▸ **PROBLEM TO SOLVE**:
Go through the entries and copy every line that has the string "moved" in it.

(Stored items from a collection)
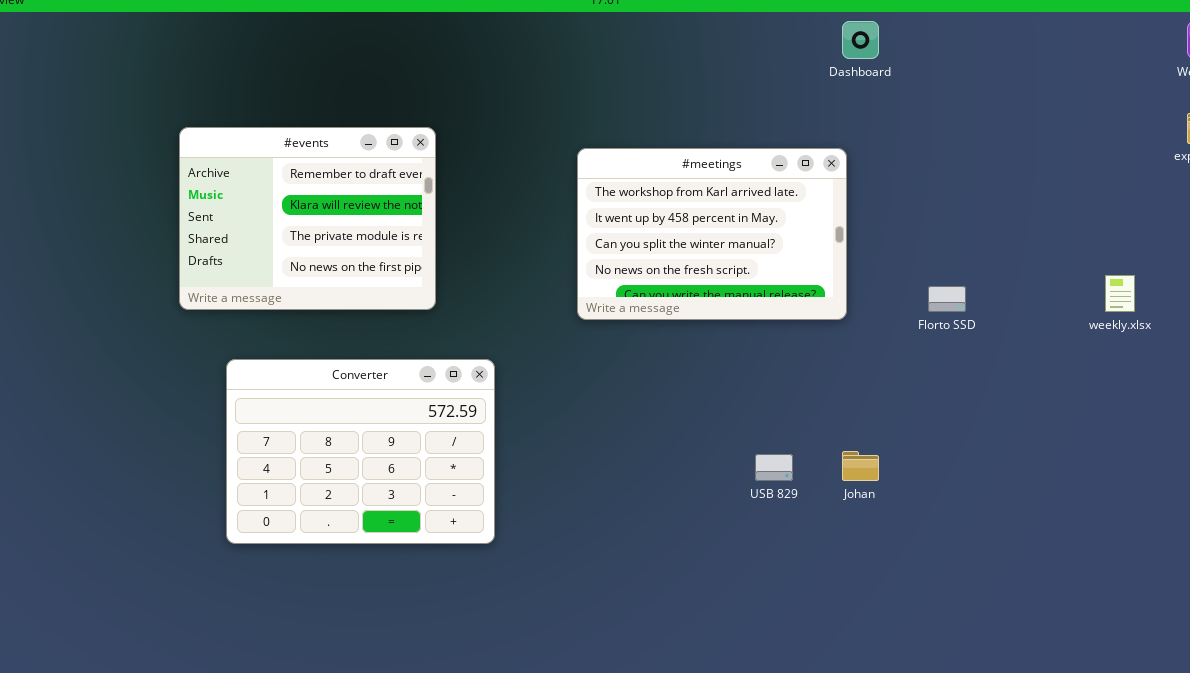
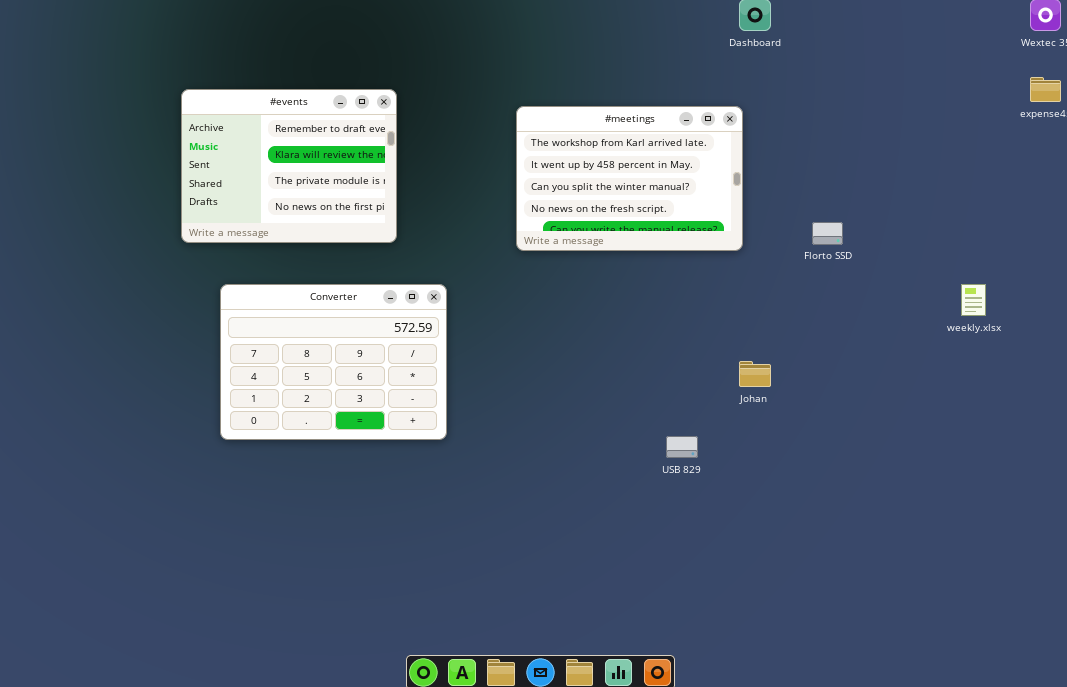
weekly.xlsx: [1105,275,1135,312] -> [961,284,986,316], moved
USB 829: [755,454,793,481] -> [666,436,698,458], moved

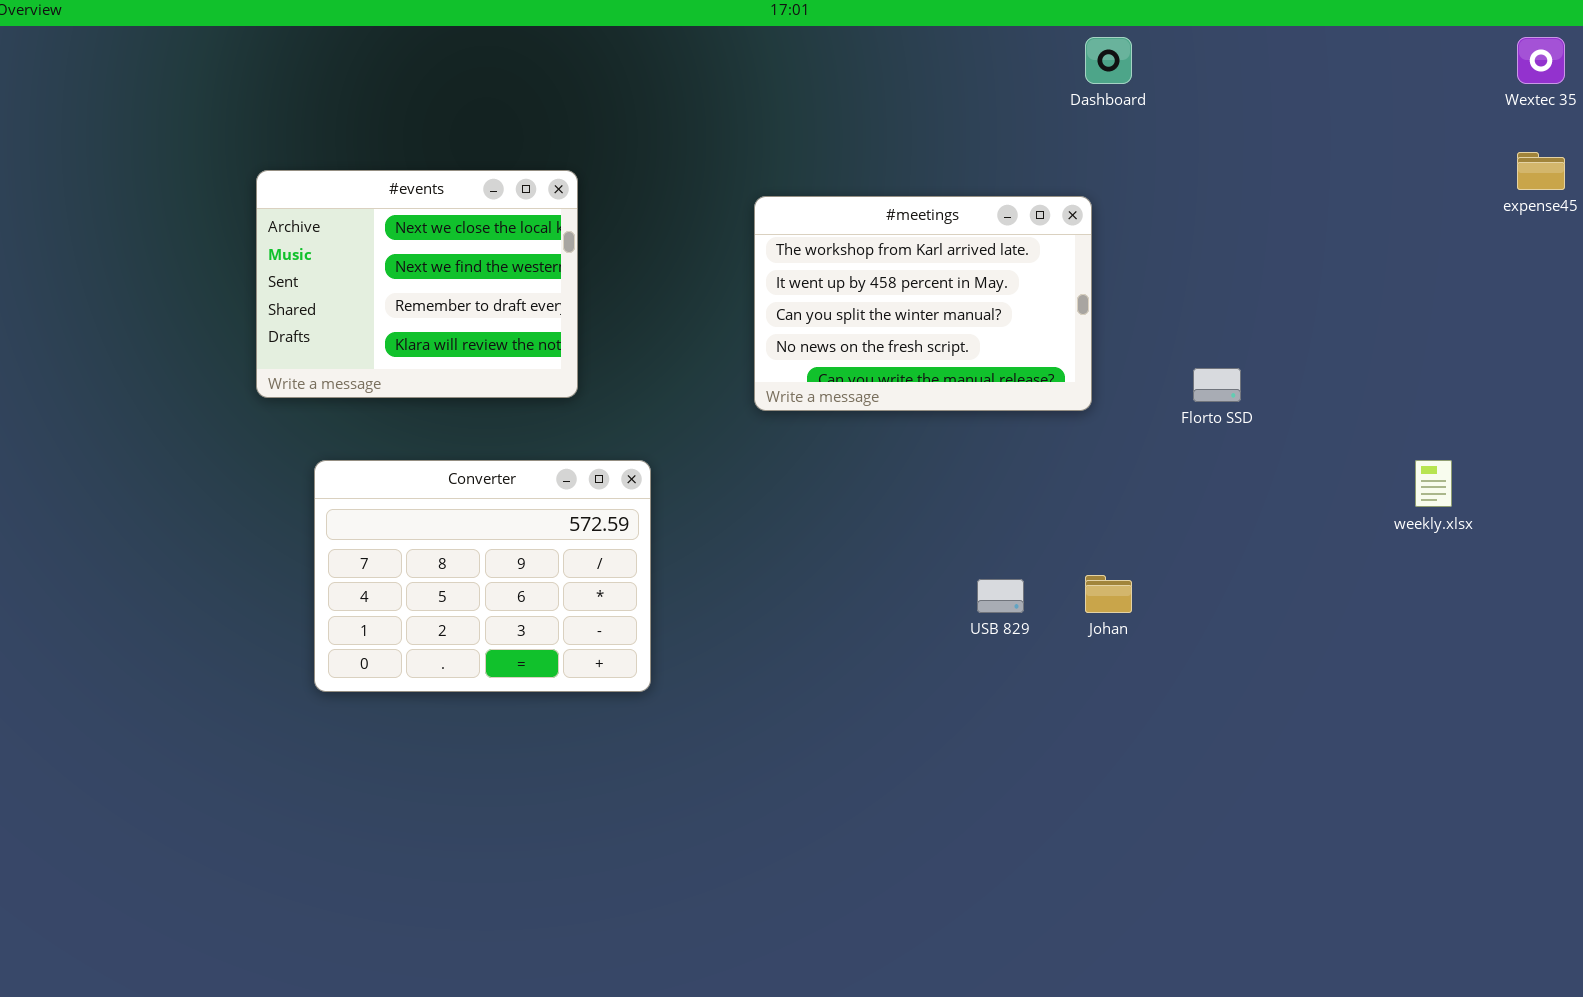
#events: [181,89,397,243] -> [256,170,578,398], scrolled up 2 rows
USB 829: [666,436,698,458] -> [977,579,1024,613], moved

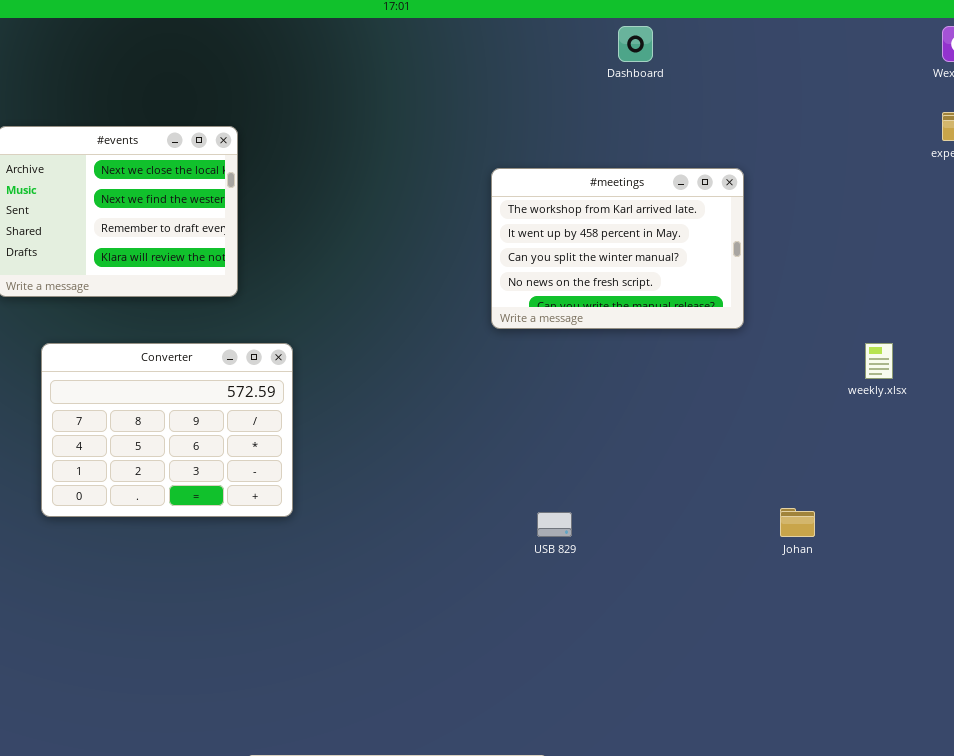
#meetings: [754,196,1092,411] -> [491,168,744,329], moved
Johan: [1085,575,1132,613] -> [780,508,815,537], moved
USB 829: [977,579,1024,613] -> [537,512,572,537], moved

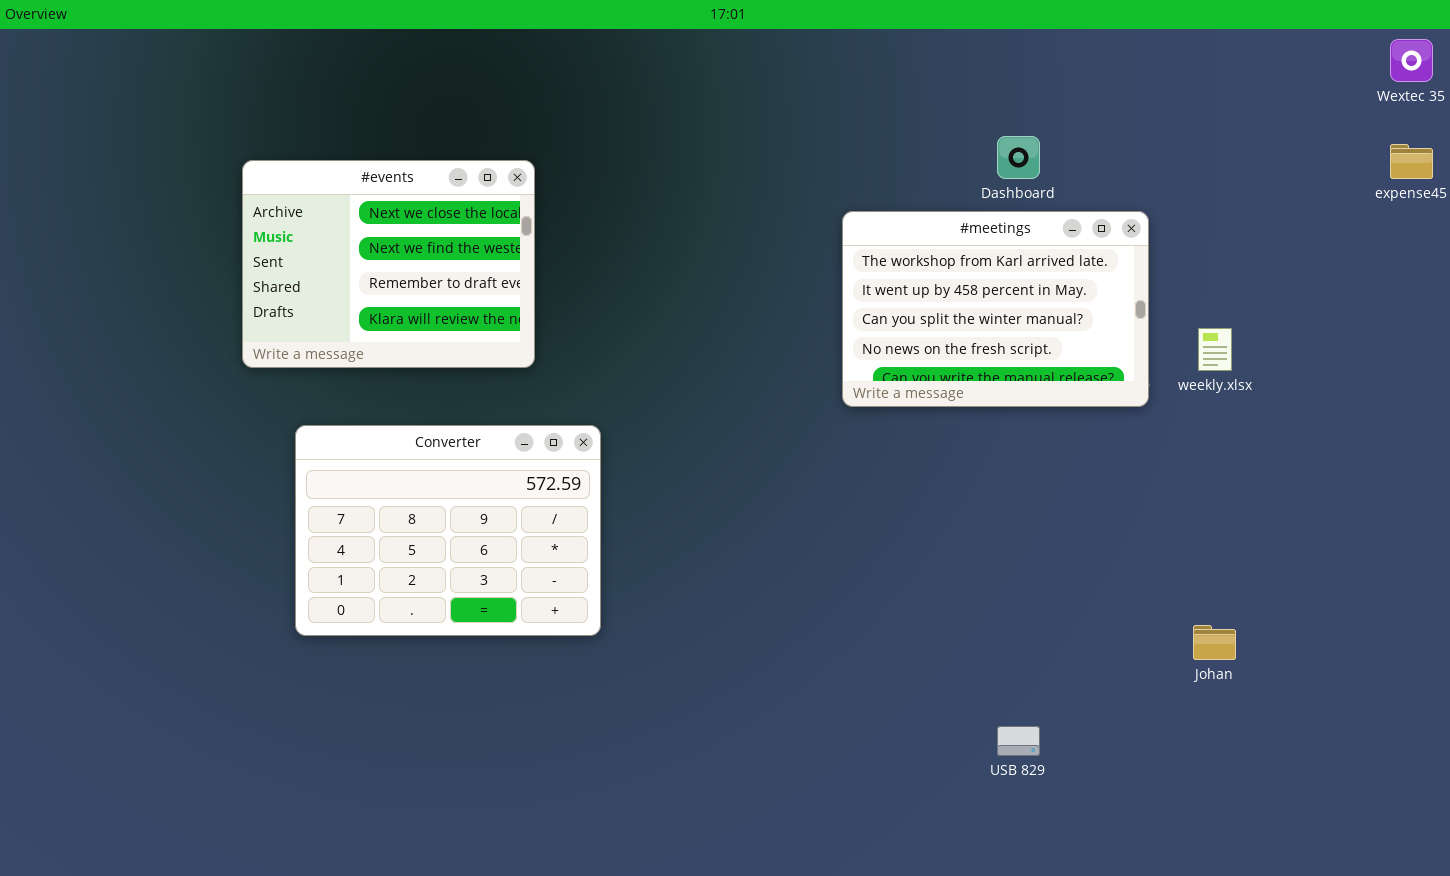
Dashboard: [618,26,653,62] -> [997,136,1040,179], moved
weekly.xlsx: [865,343,893,379] -> [1198,328,1232,371], moved
USB 829: [537,512,572,537] -> [997,726,1040,756], moved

▸ **FINISHED TASK**:
weekly.xlsx: [1105,275,1135,312] -> [961,284,986,316], moved
USB 829: [755,454,793,481] -> [666,436,698,458], moved
USB 829: [666,436,698,458] -> [977,579,1024,613], moved
#meetings: [754,196,1092,411] -> [491,168,744,329], moved
Johan: [1085,575,1132,613] -> [780,508,815,537], moved
USB 829: [977,579,1024,613] -> [537,512,572,537], moved
Dashboard: [618,26,653,62] -> [997,136,1040,179], moved
weekly.xlsx: [865,343,893,379] -> [1198,328,1232,371], moved
USB 829: [537,512,572,537] -> [997,726,1040,756], moved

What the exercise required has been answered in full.